THE DATA —
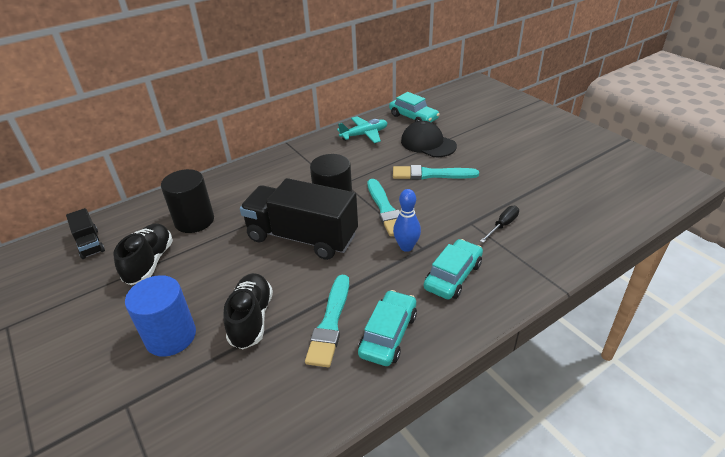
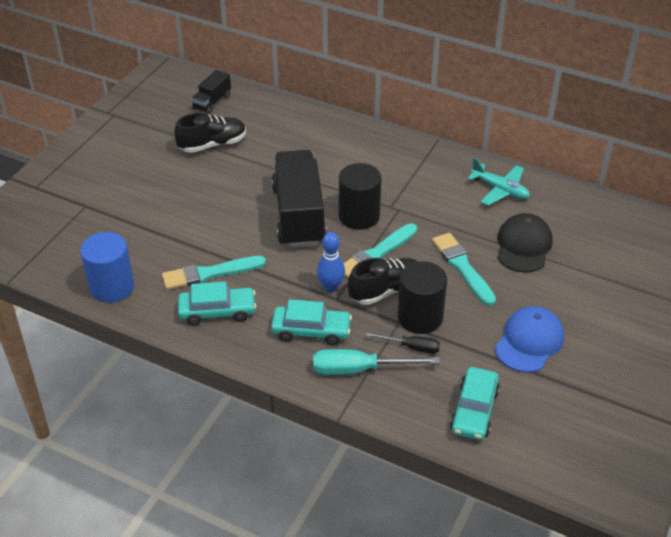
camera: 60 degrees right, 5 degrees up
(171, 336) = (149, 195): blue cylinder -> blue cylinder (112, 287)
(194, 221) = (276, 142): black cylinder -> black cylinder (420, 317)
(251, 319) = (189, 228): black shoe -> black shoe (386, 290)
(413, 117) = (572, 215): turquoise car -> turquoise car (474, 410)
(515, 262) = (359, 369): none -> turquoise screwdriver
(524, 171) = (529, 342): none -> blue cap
--
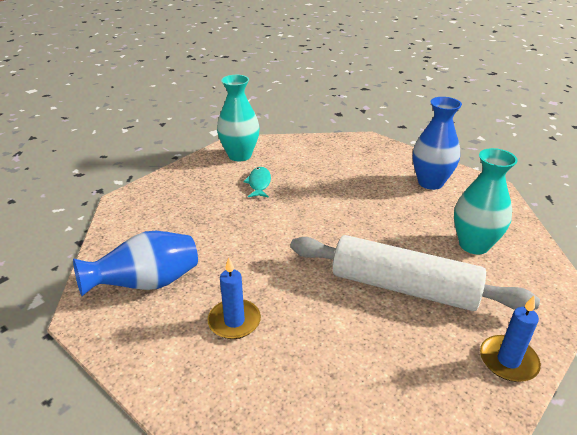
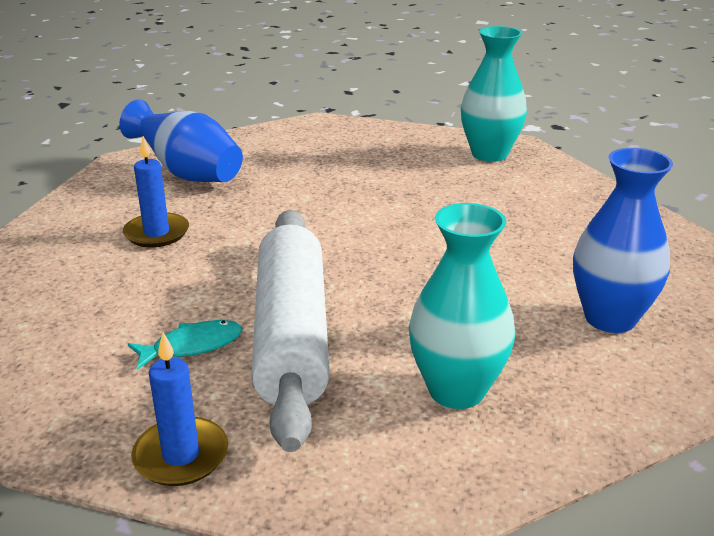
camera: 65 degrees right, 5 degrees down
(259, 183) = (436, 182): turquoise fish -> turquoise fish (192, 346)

WHAT YOU WILL DO — Wherever a line of the data holds "black", copy that line.

RESULT BELOW —
(194, 221) = (276, 142): black cylinder -> black cylinder (420, 317)
(251, 319) = (189, 228): black shoe -> black shoe (386, 290)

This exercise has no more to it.